Exercise objective: This task calls for copying each line below that contains "blue".

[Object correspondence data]
★ ★ ★
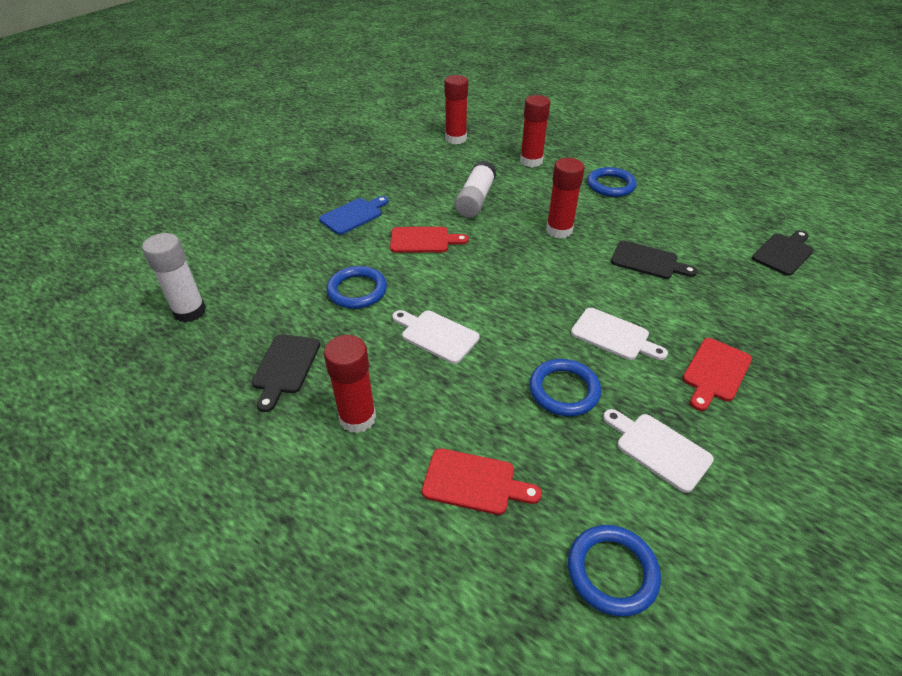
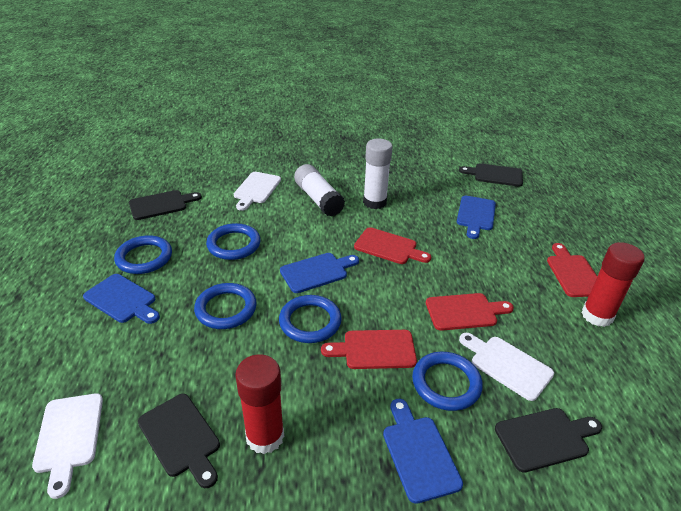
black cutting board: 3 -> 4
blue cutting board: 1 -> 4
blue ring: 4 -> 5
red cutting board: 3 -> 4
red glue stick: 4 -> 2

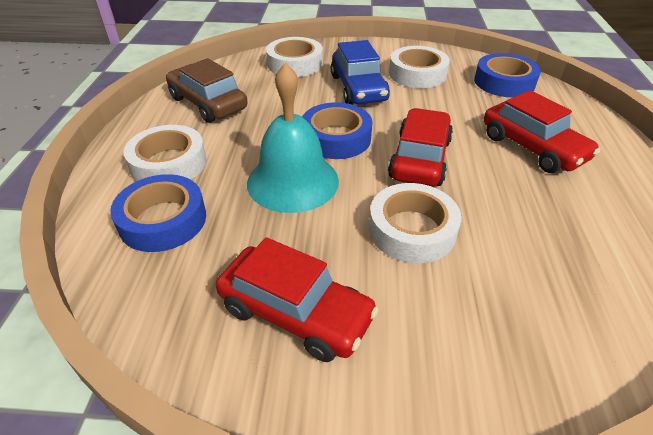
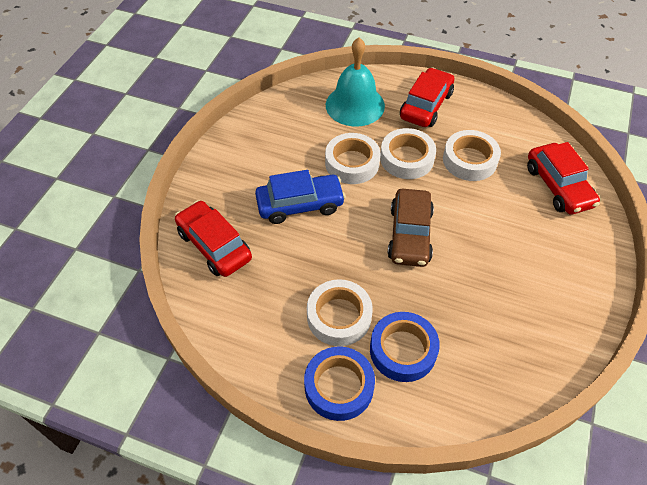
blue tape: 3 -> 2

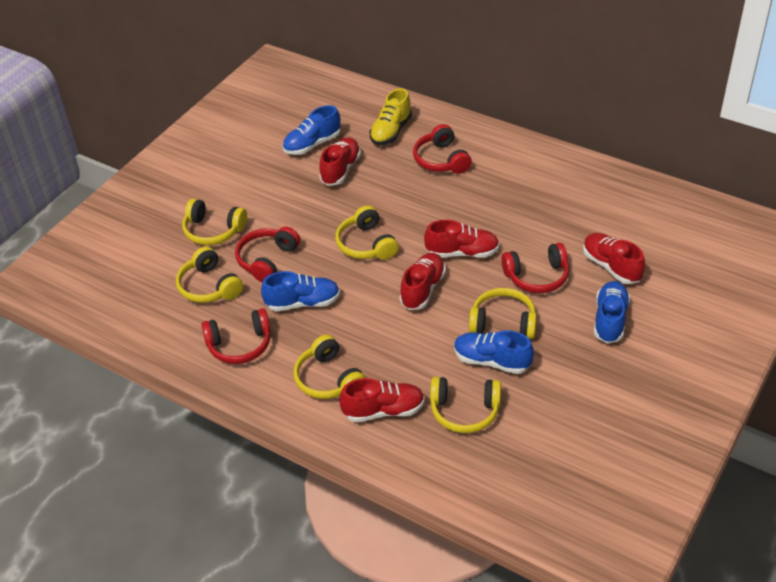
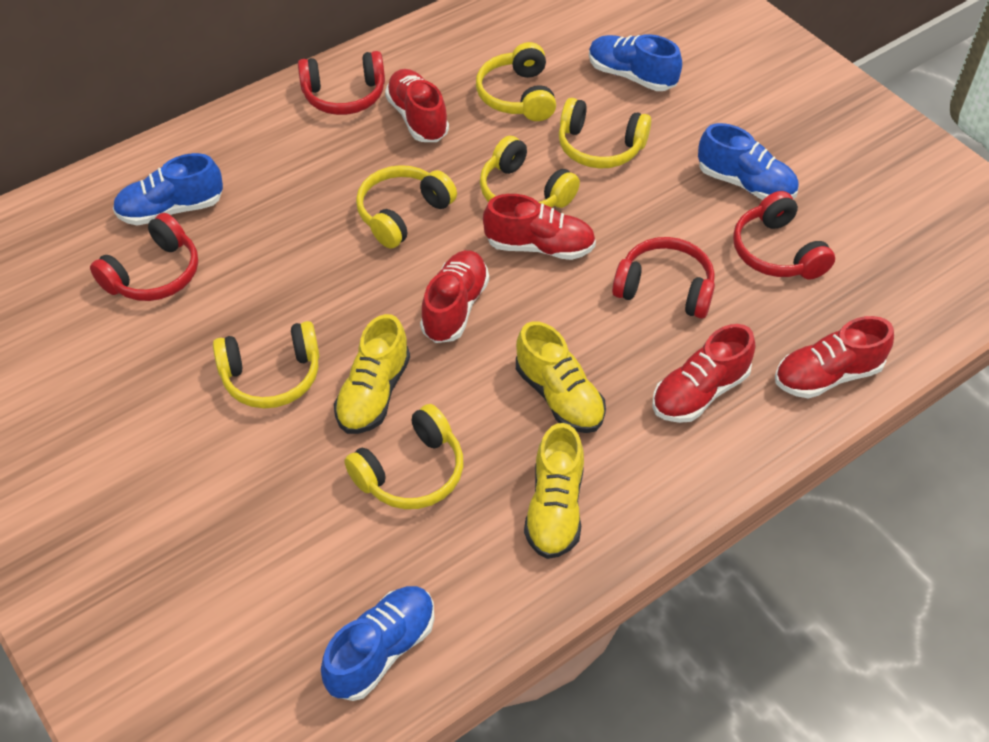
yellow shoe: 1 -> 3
★ ★ ★
Answer box:
blue cutting board: 1 -> 4
blue ring: 4 -> 5
blue tape: 3 -> 2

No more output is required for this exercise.